### Available records
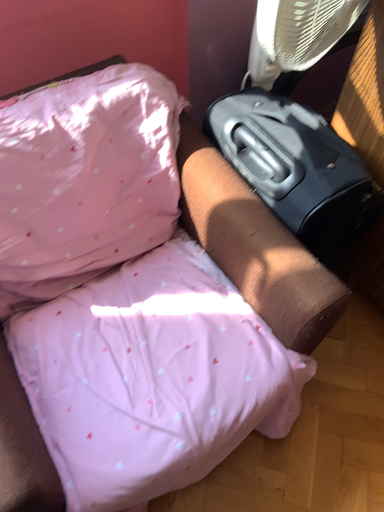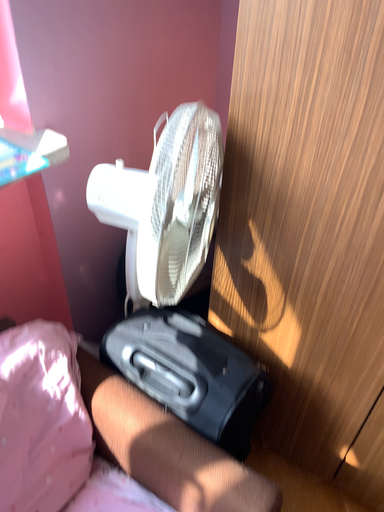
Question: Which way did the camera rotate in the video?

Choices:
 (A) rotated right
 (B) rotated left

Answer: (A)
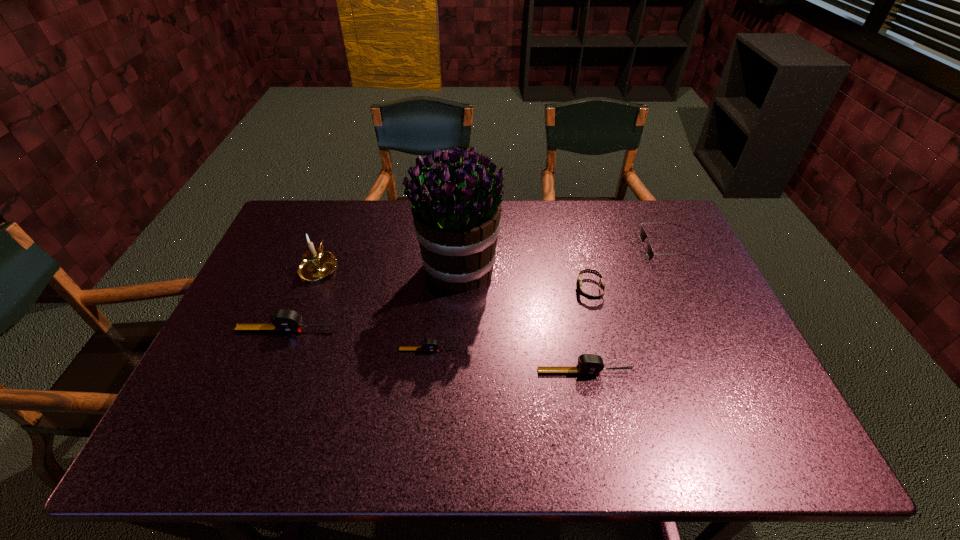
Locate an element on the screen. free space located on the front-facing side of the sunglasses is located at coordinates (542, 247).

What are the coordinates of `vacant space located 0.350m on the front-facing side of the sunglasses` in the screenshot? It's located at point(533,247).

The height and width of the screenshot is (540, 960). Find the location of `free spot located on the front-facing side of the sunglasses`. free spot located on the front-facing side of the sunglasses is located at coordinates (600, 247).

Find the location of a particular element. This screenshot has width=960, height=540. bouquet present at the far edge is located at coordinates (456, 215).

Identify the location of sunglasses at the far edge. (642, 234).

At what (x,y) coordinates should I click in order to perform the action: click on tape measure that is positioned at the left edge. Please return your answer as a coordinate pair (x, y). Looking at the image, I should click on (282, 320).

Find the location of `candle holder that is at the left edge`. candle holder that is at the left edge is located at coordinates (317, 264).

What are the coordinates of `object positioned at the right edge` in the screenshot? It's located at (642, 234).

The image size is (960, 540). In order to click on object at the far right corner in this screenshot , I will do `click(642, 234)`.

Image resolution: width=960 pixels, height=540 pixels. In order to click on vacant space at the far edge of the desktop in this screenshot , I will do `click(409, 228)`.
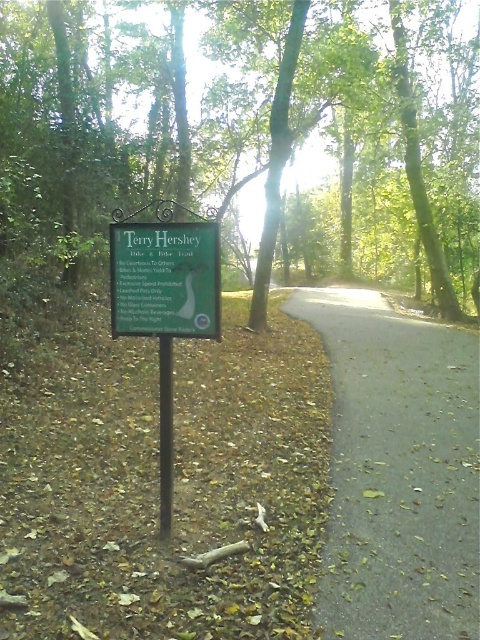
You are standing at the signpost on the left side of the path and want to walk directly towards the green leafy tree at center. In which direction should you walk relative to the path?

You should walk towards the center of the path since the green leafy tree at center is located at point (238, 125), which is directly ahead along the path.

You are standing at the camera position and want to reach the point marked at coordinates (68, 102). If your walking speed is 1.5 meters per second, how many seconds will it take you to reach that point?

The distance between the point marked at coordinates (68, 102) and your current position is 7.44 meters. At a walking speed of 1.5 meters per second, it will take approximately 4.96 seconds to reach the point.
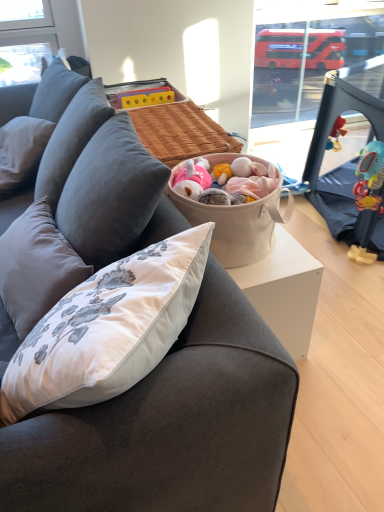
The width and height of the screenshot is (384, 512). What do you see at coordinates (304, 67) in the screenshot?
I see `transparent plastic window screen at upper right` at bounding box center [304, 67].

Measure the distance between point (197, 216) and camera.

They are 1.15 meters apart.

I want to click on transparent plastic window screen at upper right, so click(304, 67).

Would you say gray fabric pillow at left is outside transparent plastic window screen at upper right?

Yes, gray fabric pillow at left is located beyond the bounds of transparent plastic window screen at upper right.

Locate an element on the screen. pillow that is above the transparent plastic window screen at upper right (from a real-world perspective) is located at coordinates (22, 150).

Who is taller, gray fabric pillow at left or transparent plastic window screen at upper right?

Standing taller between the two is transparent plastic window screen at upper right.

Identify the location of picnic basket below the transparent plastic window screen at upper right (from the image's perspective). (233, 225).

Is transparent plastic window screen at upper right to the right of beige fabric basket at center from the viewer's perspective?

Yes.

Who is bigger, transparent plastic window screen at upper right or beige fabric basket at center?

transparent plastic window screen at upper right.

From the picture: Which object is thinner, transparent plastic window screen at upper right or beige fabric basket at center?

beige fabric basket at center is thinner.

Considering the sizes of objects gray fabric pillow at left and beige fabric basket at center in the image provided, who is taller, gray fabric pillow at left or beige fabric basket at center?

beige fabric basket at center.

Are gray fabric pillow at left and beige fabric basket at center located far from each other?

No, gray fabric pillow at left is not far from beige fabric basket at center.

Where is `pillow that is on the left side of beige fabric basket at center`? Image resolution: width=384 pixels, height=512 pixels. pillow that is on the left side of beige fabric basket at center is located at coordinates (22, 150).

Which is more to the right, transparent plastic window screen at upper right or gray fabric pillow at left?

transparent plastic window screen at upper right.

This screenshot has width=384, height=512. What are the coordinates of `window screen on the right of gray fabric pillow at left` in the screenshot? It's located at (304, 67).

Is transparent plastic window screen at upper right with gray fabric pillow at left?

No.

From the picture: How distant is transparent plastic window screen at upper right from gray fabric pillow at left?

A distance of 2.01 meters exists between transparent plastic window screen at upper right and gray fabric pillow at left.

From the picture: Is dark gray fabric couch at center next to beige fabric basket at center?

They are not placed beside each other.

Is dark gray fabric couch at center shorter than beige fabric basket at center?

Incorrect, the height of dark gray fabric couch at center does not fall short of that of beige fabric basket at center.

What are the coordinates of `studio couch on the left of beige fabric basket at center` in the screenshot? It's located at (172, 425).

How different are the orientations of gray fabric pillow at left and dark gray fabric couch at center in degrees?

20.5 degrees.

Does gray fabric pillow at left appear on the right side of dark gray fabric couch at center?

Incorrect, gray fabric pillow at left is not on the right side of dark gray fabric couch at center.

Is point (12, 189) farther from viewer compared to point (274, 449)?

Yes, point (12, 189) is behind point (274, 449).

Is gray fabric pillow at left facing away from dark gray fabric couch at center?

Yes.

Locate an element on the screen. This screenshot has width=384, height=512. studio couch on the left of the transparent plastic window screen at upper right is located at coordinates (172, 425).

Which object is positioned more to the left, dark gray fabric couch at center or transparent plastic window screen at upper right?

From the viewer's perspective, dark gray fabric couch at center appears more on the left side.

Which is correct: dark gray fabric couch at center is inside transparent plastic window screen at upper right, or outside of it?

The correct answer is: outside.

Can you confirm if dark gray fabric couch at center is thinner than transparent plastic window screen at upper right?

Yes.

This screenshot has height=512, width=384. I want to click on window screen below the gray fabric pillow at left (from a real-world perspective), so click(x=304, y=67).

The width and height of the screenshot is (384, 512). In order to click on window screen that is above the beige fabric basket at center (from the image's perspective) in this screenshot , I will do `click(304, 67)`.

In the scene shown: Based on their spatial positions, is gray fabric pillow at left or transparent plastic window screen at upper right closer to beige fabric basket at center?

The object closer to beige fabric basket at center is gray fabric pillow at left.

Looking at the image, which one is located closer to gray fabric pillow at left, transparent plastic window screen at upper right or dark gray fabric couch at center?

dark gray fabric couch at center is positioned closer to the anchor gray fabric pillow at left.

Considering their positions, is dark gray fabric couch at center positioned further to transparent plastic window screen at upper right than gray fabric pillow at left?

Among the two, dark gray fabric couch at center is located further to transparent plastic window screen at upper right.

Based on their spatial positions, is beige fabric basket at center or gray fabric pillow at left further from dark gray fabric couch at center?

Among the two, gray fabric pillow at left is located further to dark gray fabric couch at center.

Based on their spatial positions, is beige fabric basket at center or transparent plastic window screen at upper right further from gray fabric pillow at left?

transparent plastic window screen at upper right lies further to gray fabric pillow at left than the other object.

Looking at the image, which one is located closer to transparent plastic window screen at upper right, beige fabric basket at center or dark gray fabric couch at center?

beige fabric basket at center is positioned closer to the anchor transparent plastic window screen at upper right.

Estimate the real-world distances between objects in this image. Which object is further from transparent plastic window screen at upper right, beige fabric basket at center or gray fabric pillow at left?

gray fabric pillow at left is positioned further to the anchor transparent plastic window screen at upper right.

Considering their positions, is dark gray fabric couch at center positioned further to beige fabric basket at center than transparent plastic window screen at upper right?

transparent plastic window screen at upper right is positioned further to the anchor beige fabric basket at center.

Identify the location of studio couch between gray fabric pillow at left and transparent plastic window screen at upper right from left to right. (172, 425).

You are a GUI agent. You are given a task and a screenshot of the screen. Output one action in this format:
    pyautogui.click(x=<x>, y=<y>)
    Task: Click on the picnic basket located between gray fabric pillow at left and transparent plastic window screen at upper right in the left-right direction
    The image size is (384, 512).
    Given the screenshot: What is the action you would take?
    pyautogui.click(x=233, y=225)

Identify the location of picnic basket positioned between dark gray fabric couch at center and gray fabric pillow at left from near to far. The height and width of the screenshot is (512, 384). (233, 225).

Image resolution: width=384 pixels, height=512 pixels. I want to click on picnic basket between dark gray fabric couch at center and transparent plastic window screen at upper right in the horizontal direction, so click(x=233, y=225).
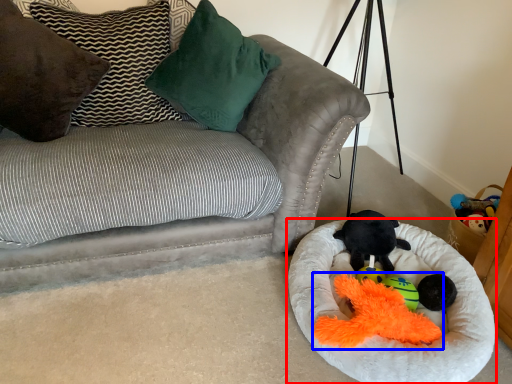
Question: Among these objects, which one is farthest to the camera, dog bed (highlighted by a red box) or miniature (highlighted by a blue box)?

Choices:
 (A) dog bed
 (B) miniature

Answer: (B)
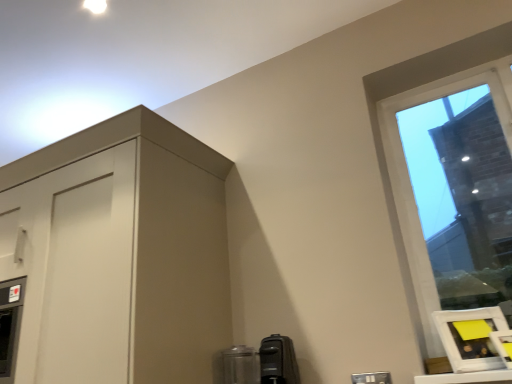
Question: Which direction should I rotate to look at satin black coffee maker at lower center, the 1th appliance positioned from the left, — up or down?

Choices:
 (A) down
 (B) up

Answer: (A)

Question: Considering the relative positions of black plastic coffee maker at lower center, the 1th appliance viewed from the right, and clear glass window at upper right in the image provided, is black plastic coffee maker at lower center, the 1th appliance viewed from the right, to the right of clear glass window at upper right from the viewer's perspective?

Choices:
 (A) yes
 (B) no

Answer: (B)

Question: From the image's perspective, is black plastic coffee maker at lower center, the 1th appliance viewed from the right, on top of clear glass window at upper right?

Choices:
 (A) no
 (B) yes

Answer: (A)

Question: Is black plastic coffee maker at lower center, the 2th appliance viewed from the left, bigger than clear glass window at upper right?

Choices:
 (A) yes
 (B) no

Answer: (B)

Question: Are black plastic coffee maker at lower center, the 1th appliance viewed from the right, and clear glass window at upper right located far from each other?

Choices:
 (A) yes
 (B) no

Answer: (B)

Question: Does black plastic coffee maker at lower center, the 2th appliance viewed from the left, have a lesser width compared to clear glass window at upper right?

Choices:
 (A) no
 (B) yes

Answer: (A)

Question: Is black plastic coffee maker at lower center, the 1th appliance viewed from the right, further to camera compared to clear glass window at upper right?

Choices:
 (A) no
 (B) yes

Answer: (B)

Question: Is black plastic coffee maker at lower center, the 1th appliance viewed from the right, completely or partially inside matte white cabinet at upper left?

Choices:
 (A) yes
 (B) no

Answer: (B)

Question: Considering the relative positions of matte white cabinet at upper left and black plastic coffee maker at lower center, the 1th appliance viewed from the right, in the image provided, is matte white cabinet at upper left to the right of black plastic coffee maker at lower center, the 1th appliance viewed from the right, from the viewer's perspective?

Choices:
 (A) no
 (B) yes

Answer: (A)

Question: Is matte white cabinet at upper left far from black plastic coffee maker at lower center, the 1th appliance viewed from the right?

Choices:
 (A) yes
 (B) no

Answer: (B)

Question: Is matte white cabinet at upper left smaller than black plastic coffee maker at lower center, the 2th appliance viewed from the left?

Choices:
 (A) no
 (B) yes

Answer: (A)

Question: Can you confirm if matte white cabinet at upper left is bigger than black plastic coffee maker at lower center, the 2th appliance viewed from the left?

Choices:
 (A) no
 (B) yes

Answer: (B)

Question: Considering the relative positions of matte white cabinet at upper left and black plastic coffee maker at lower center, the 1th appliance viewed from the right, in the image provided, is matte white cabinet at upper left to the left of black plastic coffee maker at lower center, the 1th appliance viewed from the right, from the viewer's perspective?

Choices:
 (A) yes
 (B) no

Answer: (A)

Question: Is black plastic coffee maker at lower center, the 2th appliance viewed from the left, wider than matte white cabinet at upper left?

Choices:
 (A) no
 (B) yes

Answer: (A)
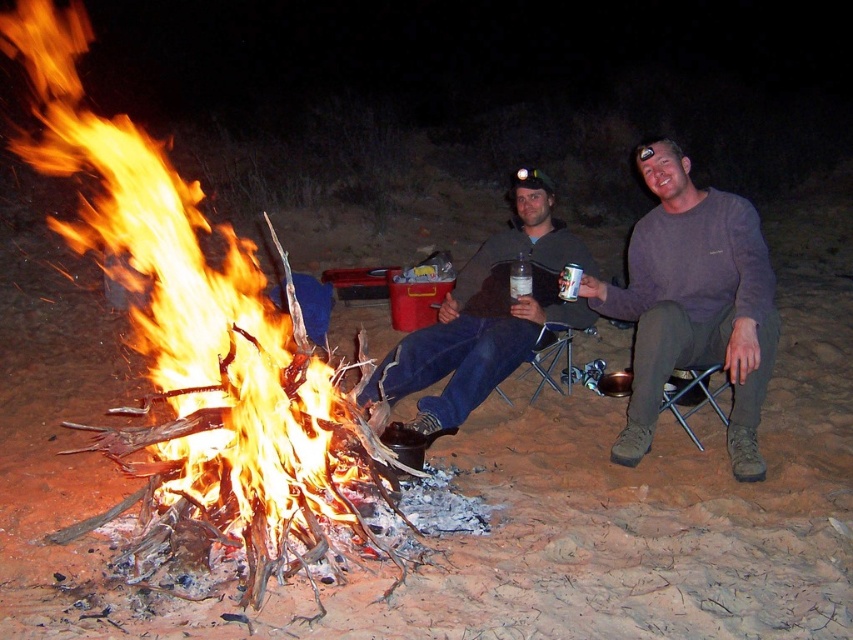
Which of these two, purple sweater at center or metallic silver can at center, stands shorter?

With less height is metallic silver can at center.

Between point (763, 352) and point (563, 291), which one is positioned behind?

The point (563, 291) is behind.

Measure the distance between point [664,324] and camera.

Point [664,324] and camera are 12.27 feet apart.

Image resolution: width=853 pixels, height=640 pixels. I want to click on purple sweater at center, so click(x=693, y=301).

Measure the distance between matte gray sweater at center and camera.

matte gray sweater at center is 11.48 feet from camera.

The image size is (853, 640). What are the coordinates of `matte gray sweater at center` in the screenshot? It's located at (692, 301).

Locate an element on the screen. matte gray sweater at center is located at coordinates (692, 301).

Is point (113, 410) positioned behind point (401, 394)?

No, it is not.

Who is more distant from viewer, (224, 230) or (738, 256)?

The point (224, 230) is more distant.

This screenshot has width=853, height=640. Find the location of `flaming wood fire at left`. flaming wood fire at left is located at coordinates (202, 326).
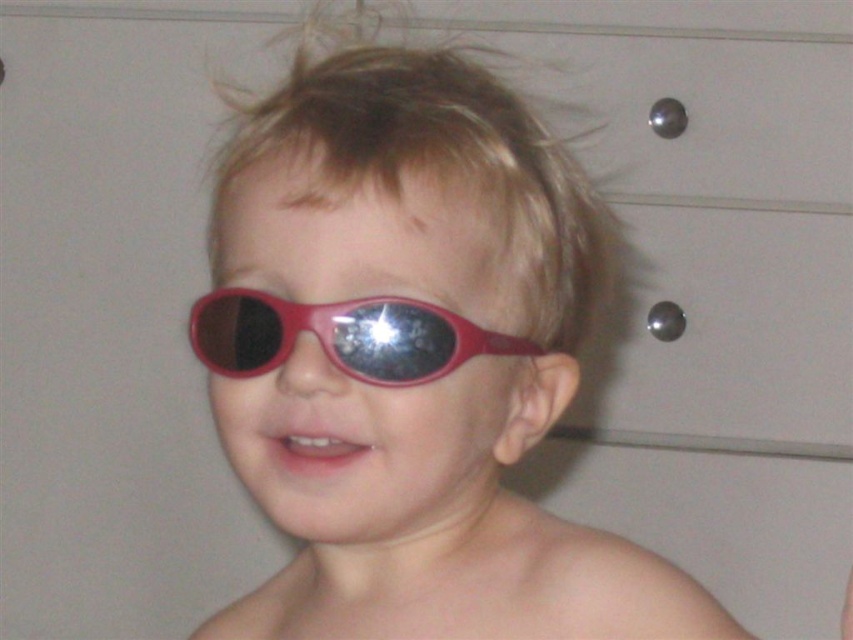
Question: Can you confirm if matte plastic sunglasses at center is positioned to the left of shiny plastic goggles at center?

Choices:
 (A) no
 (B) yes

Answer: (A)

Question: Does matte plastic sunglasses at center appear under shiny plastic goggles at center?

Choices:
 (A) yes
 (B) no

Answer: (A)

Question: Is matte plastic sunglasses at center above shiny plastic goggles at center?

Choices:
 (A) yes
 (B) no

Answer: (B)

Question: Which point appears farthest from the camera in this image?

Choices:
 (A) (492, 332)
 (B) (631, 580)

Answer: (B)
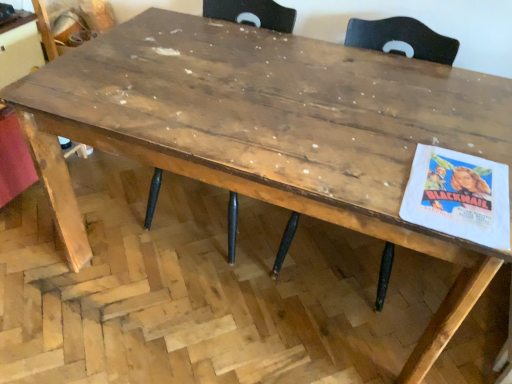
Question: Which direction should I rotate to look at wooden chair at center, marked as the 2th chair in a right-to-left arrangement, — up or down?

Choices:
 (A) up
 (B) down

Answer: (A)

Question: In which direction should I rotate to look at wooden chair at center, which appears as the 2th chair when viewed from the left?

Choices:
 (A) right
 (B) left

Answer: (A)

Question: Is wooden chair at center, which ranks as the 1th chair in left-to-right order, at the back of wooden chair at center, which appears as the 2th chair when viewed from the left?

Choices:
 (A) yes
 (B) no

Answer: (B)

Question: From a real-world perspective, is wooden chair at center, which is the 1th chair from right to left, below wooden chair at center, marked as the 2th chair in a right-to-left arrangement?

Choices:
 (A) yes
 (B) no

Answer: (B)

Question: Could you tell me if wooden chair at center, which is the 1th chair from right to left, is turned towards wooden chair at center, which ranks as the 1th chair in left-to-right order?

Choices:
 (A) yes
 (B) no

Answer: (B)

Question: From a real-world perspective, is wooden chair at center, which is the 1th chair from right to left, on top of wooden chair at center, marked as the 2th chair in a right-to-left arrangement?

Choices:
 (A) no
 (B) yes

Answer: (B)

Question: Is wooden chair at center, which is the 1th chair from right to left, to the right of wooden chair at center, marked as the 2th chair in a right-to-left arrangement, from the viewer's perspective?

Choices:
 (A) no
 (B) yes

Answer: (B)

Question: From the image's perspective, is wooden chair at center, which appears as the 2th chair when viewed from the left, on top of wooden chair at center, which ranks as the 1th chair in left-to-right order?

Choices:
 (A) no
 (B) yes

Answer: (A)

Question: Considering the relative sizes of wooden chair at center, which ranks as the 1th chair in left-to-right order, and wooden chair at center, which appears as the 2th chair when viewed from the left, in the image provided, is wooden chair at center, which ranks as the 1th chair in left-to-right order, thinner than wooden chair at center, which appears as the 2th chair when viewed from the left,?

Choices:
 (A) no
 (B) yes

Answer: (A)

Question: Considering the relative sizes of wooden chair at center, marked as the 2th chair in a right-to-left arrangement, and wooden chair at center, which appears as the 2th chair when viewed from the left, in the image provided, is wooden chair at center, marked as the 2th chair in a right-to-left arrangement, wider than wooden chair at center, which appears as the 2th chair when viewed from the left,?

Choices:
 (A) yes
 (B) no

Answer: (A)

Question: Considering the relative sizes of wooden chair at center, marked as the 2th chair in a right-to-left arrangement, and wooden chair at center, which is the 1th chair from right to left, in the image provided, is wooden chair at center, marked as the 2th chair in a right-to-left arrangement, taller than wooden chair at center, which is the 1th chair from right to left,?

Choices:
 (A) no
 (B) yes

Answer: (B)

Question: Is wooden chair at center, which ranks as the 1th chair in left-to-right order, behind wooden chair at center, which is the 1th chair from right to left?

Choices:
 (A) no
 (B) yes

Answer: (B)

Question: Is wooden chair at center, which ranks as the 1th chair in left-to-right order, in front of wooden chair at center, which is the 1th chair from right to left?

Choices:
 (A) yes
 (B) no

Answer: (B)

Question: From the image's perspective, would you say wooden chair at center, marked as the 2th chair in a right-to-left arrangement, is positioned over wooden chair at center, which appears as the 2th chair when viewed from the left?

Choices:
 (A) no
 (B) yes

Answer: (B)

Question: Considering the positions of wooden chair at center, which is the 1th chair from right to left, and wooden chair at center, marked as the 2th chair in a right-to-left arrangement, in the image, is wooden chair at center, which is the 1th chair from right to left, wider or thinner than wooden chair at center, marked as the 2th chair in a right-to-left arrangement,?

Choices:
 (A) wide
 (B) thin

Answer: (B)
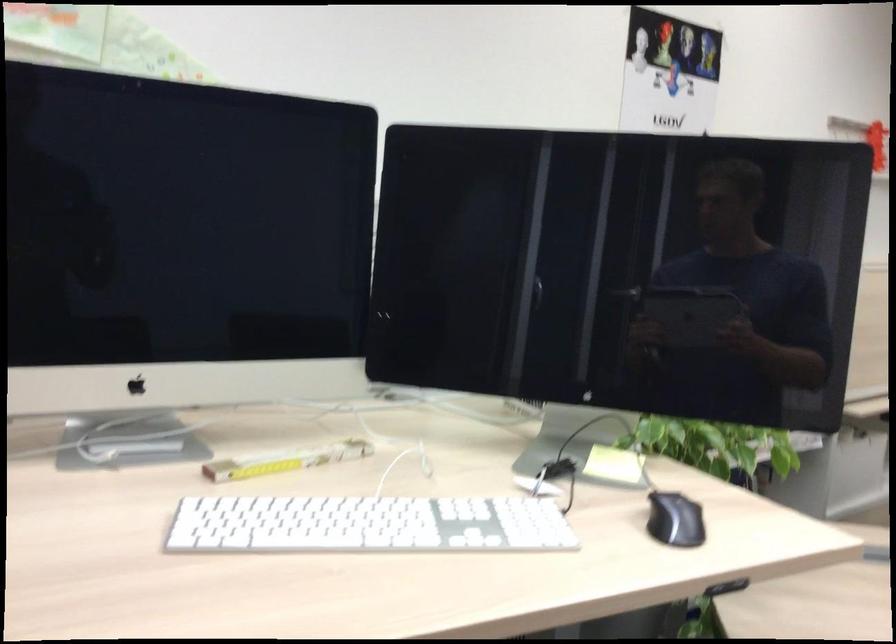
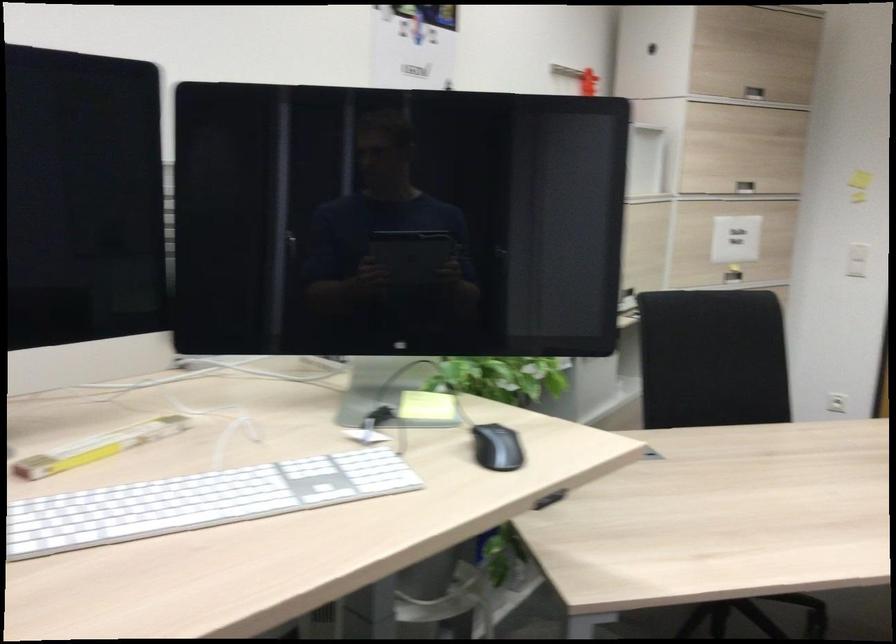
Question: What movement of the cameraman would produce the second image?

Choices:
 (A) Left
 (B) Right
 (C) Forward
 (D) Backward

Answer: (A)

### Exercise prompt
Which lines in the entries above contain the word "Among" with matching case? Pull out every such line in full.

### Output for this exercise
Among the two, dark gray fabric couch at center is located further to transparent plastic window screen at upper right.
Among the two, gray fabric pillow at left is located further to dark gray fabric couch at center.
Question: Among these objects, which one is farthest to the camera, dog bed (highlighted by a red box) or miniature (highlighted by a blue box)?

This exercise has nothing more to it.